_What the task requires_
Be exact. Print each record as it stands.

• • • • • • •

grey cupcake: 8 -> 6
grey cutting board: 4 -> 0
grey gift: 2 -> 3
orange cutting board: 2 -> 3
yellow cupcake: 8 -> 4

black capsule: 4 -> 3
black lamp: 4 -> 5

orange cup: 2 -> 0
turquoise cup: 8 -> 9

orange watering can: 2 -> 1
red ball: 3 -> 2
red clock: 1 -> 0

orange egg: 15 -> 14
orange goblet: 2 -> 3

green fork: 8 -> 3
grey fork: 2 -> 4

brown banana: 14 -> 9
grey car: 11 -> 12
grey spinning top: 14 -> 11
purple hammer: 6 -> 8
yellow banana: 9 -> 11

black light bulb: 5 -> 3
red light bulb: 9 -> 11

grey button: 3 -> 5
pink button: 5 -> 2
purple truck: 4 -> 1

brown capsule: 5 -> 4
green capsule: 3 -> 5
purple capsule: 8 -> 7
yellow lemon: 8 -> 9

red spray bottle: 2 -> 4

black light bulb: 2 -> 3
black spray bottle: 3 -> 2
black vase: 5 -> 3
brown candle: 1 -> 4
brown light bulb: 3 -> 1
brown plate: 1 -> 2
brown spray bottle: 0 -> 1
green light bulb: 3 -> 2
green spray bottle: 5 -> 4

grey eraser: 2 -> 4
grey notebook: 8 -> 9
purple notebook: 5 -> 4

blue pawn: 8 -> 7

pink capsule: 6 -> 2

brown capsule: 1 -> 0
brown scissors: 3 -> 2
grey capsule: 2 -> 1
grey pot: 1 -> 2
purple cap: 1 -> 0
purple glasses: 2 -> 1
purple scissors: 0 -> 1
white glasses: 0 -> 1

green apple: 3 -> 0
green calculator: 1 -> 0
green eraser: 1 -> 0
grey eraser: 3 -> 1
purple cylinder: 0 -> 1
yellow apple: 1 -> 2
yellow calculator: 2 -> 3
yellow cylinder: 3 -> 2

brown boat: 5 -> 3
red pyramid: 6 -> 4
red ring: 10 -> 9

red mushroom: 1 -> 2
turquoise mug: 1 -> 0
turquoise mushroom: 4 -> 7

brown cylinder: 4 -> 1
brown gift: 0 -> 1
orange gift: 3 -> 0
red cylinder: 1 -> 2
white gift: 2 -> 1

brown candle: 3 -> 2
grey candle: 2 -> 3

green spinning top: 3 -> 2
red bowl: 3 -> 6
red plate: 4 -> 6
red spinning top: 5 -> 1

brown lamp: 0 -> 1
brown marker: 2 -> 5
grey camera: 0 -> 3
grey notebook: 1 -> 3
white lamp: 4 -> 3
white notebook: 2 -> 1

• • • • • • •

_Task response_
grey cupcake: 8 -> 6
grey cutting board: 4 -> 0
grey gift: 2 -> 3
orange cutting board: 2 -> 3
yellow cupcake: 8 -> 4

black capsule: 4 -> 3
black lamp: 4 -> 5

orange cup: 2 -> 0
turquoise cup: 8 -> 9

orange watering can: 2 -> 1
red ball: 3 -> 2
red clock: 1 -> 0

orange egg: 15 -> 14
orange goblet: 2 -> 3

green fork: 8 -> 3
grey fork: 2 -> 4

brown banana: 14 -> 9
grey car: 11 -> 12
grey spinning top: 14 -> 11
purple hammer: 6 -> 8
yellow banana: 9 -> 11

black light bulb: 5 -> 3
red light bulb: 9 -> 11

grey button: 3 -> 5
pink button: 5 -> 2
purple truck: 4 -> 1

brown capsule: 5 -> 4
green capsule: 3 -> 5
purple capsule: 8 -> 7
yellow lemon: 8 -> 9

red spray bottle: 2 -> 4

black light bulb: 2 -> 3
black spray bottle: 3 -> 2
black vase: 5 -> 3
brown candle: 1 -> 4
brown light bulb: 3 -> 1
brown plate: 1 -> 2
brown spray bottle: 0 -> 1
green light bulb: 3 -> 2
green spray bottle: 5 -> 4

grey eraser: 2 -> 4
grey notebook: 8 -> 9
purple notebook: 5 -> 4

blue pawn: 8 -> 7

pink capsule: 6 -> 2

brown capsule: 1 -> 0
brown scissors: 3 -> 2
grey capsule: 2 -> 1
grey pot: 1 -> 2
purple cap: 1 -> 0
purple glasses: 2 -> 1
purple scissors: 0 -> 1
white glasses: 0 -> 1

green apple: 3 -> 0
green calculator: 1 -> 0
green eraser: 1 -> 0
grey eraser: 3 -> 1
purple cylinder: 0 -> 1
yellow apple: 1 -> 2
yellow calculator: 2 -> 3
yellow cylinder: 3 -> 2

brown boat: 5 -> 3
red pyramid: 6 -> 4
red ring: 10 -> 9

red mushroom: 1 -> 2
turquoise mug: 1 -> 0
turquoise mushroom: 4 -> 7

brown cylinder: 4 -> 1
brown gift: 0 -> 1
orange gift: 3 -> 0
red cylinder: 1 -> 2
white gift: 2 -> 1

brown candle: 3 -> 2
grey candle: 2 -> 3

green spinning top: 3 -> 2
red bowl: 3 -> 6
red plate: 4 -> 6
red spinning top: 5 -> 1

brown lamp: 0 -> 1
brown marker: 2 -> 5
grey camera: 0 -> 3
grey notebook: 1 -> 3
white lamp: 4 -> 3
white notebook: 2 -> 1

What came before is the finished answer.